> _Task instructions_: The records that follow are to be repeated without alteration.

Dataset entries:
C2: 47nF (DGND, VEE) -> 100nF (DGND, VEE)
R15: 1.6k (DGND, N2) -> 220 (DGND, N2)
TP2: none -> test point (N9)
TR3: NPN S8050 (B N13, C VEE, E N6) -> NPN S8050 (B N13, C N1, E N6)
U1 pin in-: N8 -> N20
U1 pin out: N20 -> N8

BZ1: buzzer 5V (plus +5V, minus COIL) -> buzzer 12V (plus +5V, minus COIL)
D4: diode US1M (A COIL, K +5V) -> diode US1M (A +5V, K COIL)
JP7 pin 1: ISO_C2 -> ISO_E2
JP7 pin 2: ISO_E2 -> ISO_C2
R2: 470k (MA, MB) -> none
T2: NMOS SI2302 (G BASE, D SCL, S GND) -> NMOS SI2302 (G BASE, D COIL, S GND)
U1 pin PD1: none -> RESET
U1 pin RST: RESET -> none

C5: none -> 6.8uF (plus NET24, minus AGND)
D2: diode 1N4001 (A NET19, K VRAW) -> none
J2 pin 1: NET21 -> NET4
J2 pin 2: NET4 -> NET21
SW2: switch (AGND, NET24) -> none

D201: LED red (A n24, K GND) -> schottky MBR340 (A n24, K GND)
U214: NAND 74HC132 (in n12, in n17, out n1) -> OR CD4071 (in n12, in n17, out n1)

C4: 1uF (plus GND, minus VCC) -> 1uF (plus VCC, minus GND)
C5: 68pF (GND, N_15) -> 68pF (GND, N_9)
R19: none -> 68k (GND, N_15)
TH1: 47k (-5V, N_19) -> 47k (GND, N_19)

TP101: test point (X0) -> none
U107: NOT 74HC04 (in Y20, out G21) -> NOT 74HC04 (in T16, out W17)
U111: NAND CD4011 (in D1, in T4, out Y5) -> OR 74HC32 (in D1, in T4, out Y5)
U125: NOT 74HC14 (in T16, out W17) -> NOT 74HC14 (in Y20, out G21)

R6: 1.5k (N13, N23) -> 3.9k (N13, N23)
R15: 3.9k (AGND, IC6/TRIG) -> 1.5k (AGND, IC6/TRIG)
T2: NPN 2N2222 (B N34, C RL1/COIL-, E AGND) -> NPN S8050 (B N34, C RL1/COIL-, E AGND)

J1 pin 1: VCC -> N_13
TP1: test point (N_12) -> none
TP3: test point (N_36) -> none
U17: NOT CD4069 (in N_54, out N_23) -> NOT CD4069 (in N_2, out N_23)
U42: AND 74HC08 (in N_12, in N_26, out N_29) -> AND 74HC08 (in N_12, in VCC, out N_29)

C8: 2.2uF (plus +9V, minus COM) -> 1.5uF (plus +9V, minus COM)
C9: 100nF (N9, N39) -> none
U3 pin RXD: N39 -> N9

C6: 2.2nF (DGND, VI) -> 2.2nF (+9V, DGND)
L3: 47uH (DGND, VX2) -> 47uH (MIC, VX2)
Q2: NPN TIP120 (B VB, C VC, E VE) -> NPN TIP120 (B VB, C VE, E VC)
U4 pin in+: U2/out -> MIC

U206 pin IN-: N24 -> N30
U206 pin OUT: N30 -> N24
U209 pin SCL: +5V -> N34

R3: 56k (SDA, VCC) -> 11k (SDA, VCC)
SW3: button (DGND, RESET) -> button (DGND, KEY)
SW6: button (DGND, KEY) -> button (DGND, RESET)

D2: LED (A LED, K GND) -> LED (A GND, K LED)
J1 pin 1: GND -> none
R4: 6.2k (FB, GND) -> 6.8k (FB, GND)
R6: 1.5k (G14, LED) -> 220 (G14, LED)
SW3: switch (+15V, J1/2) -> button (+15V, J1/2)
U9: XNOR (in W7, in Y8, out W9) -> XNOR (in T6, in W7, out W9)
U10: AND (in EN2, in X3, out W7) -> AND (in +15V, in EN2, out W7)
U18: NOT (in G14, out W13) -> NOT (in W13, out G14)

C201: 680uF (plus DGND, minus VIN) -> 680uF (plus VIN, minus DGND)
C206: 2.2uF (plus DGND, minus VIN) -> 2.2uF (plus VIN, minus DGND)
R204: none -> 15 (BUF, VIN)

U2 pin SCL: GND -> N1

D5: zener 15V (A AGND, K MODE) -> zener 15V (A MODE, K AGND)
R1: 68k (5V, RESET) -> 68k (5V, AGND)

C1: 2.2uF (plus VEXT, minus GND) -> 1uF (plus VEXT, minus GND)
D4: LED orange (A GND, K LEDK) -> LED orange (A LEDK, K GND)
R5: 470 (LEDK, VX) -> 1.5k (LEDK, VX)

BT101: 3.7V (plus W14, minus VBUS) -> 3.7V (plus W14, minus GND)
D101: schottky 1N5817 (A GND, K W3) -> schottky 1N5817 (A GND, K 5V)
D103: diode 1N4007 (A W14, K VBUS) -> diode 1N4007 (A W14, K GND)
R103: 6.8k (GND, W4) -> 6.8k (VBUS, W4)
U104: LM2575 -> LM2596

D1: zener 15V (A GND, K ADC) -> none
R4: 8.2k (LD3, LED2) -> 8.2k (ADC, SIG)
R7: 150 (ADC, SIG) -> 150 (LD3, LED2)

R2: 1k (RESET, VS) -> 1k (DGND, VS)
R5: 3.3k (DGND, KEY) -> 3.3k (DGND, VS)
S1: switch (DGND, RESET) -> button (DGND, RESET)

> _Task result_:
C2: 47nF (DGND, VEE) -> 100nF (DGND, VEE)
R15: 1.6k (DGND, N2) -> 220 (DGND, N2)
TP2: none -> test point (N9)
TR3: NPN S8050 (B N13, C VEE, E N6) -> NPN S8050 (B N13, C N1, E N6)
U1 pin in-: N8 -> N20
U1 pin out: N20 -> N8

BZ1: buzzer 5V (plus +5V, minus COIL) -> buzzer 12V (plus +5V, minus COIL)
D4: diode US1M (A COIL, K +5V) -> diode US1M (A +5V, K COIL)
JP7 pin 1: ISO_C2 -> ISO_E2
JP7 pin 2: ISO_E2 -> ISO_C2
R2: 470k (MA, MB) -> none
T2: NMOS SI2302 (G BASE, D SCL, S GND) -> NMOS SI2302 (G BASE, D COIL, S GND)
U1 pin PD1: none -> RESET
U1 pin RST: RESET -> none

C5: none -> 6.8uF (plus NET24, minus AGND)
D2: diode 1N4001 (A NET19, K VRAW) -> none
J2 pin 1: NET21 -> NET4
J2 pin 2: NET4 -> NET21
SW2: switch (AGND, NET24) -> none

D201: LED red (A n24, K GND) -> schottky MBR340 (A n24, K GND)
U214: NAND 74HC132 (in n12, in n17, out n1) -> OR CD4071 (in n12, in n17, out n1)

C4: 1uF (plus GND, minus VCC) -> 1uF (plus VCC, minus GND)
C5: 68pF (GND, N_15) -> 68pF (GND, N_9)
R19: none -> 68k (GND, N_15)
TH1: 47k (-5V, N_19) -> 47k (GND, N_19)

TP101: test point (X0) -> none
U107: NOT 74HC04 (in Y20, out G21) -> NOT 74HC04 (in T16, out W17)
U111: NAND CD4011 (in D1, in T4, out Y5) -> OR 74HC32 (in D1, in T4, out Y5)
U125: NOT 74HC14 (in T16, out W17) -> NOT 74HC14 (in Y20, out G21)

R6: 1.5k (N13, N23) -> 3.9k (N13, N23)
R15: 3.9k (AGND, IC6/TRIG) -> 1.5k (AGND, IC6/TRIG)
T2: NPN 2N2222 (B N34, C RL1/COIL-, E AGND) -> NPN S8050 (B N34, C RL1/COIL-, E AGND)

J1 pin 1: VCC -> N_13
TP1: test point (N_12) -> none
TP3: test point (N_36) -> none
U17: NOT CD4069 (in N_54, out N_23) -> NOT CD4069 (in N_2, out N_23)
U42: AND 74HC08 (in N_12, in N_26, out N_29) -> AND 74HC08 (in N_12, in VCC, out N_29)

C8: 2.2uF (plus +9V, minus COM) -> 1.5uF (plus +9V, minus COM)
C9: 100nF (N9, N39) -> none
U3 pin RXD: N39 -> N9

C6: 2.2nF (DGND, VI) -> 2.2nF (+9V, DGND)
L3: 47uH (DGND, VX2) -> 47uH (MIC, VX2)
Q2: NPN TIP120 (B VB, C VC, E VE) -> NPN TIP120 (B VB, C VE, E VC)
U4 pin in+: U2/out -> MIC

U206 pin IN-: N24 -> N30
U206 pin OUT: N30 -> N24
U209 pin SCL: +5V -> N34

R3: 56k (SDA, VCC) -> 11k (SDA, VCC)
SW3: button (DGND, RESET) -> button (DGND, KEY)
SW6: button (DGND, KEY) -> button (DGND, RESET)

D2: LED (A LED, K GND) -> LED (A GND, K LED)
J1 pin 1: GND -> none
R4: 6.2k (FB, GND) -> 6.8k (FB, GND)
R6: 1.5k (G14, LED) -> 220 (G14, LED)
SW3: switch (+15V, J1/2) -> button (+15V, J1/2)
U9: XNOR (in W7, in Y8, out W9) -> XNOR (in T6, in W7, out W9)
U10: AND (in EN2, in X3, out W7) -> AND (in +15V, in EN2, out W7)
U18: NOT (in G14, out W13) -> NOT (in W13, out G14)

C201: 680uF (plus DGND, minus VIN) -> 680uF (plus VIN, minus DGND)
C206: 2.2uF (plus DGND, minus VIN) -> 2.2uF (plus VIN, minus DGND)
R204: none -> 15 (BUF, VIN)

U2 pin SCL: GND -> N1

D5: zener 15V (A AGND, K MODE) -> zener 15V (A MODE, K AGND)
R1: 68k (5V, RESET) -> 68k (5V, AGND)

C1: 2.2uF (plus VEXT, minus GND) -> 1uF (plus VEXT, minus GND)
D4: LED orange (A GND, K LEDK) -> LED orange (A LEDK, K GND)
R5: 470 (LEDK, VX) -> 1.5k (LEDK, VX)

BT101: 3.7V (plus W14, minus VBUS) -> 3.7V (plus W14, minus GND)
D101: schottky 1N5817 (A GND, K W3) -> schottky 1N5817 (A GND, K 5V)
D103: diode 1N4007 (A W14, K VBUS) -> diode 1N4007 (A W14, K GND)
R103: 6.8k (GND, W4) -> 6.8k (VBUS, W4)
U104: LM2575 -> LM2596

D1: zener 15V (A GND, K ADC) -> none
R4: 8.2k (LD3, LED2) -> 8.2k (ADC, SIG)
R7: 150 (ADC, SIG) -> 150 (LD3, LED2)

R2: 1k (RESET, VS) -> 1k (DGND, VS)
R5: 3.3k (DGND, KEY) -> 3.3k (DGND, VS)
S1: switch (DGND, RESET) -> button (DGND, RESET)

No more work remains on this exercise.